*WHAT YOU NEED TO DO*
Before returning the data, strip out the pictures and keep everything else exactly the same.

*DATA BELOW*
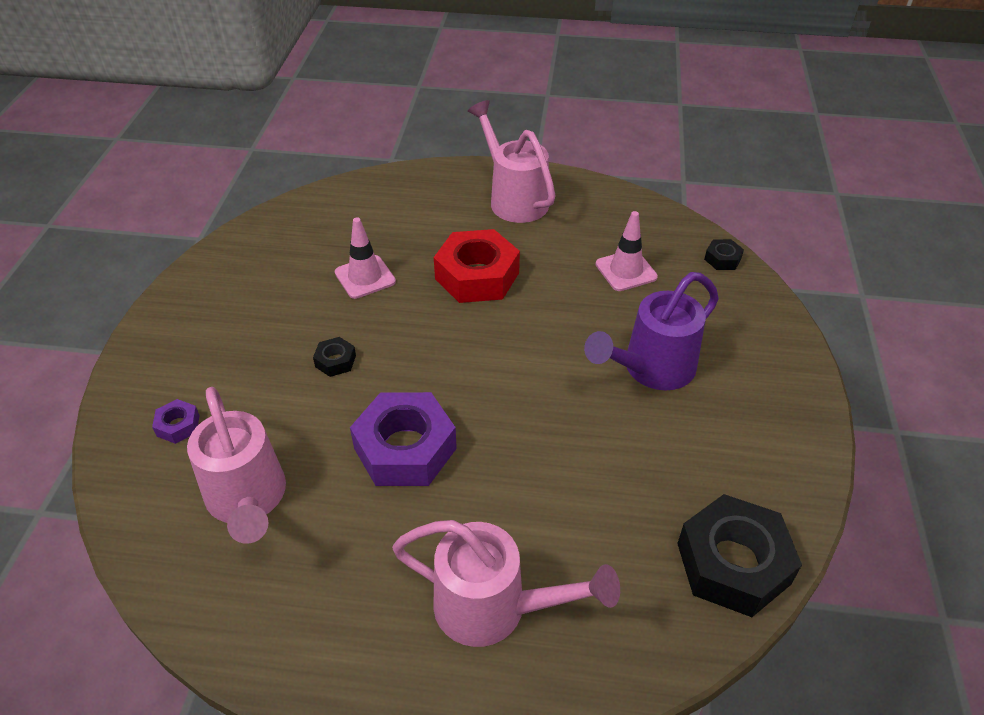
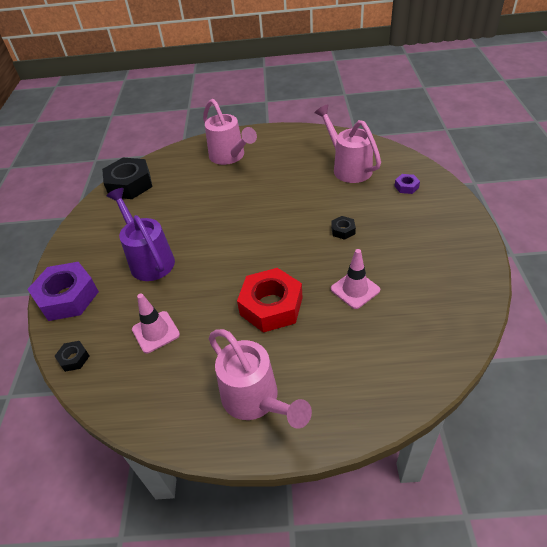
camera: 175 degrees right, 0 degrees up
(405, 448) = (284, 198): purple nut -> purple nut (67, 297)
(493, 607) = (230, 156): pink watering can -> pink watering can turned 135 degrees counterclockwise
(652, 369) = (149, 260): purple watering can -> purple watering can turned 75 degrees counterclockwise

*ANSWER TO THE PROBLEM*
camera: 175 degrees right, 0 degrees up
(405, 448) = (284, 198): purple nut -> purple nut (67, 297)
(493, 607) = (230, 156): pink watering can -> pink watering can turned 135 degrees counterclockwise
(652, 369) = (149, 260): purple watering can -> purple watering can turned 75 degrees counterclockwise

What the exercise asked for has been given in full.